• What is required: Copy word for word, please, the lines of the entries below running from the one containing "camera: 85 degrees left, 0 degrees up" to the one containing "(622, 292) = (661, 324): white", both ends included.

• Source records:
::::

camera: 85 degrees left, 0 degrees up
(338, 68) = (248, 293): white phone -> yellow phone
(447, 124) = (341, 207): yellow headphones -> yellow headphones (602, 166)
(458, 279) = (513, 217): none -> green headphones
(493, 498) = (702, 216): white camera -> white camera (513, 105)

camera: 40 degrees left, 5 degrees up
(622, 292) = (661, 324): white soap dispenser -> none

::::

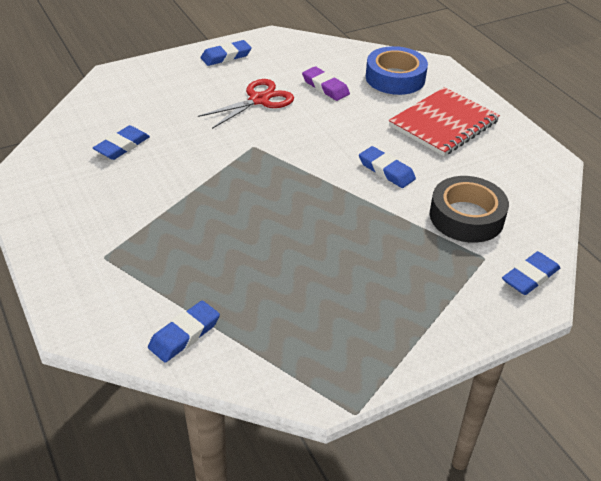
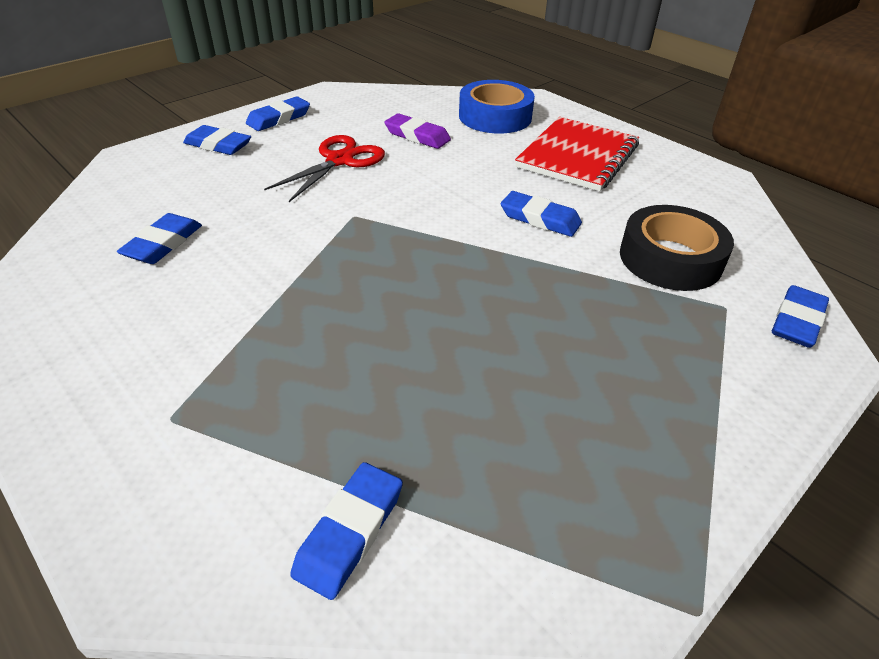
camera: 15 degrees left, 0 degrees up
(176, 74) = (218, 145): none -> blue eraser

::::

• Reply to the exercise:
camera: 85 degrees left, 0 degrees up
(338, 68) = (248, 293): white phone -> yellow phone
(447, 124) = (341, 207): yellow headphones -> yellow headphones (602, 166)
(458, 279) = (513, 217): none -> green headphones
(493, 498) = (702, 216): white camera -> white camera (513, 105)

camera: 40 degrees left, 5 degrees up
(622, 292) = (661, 324): white soap dispenser -> none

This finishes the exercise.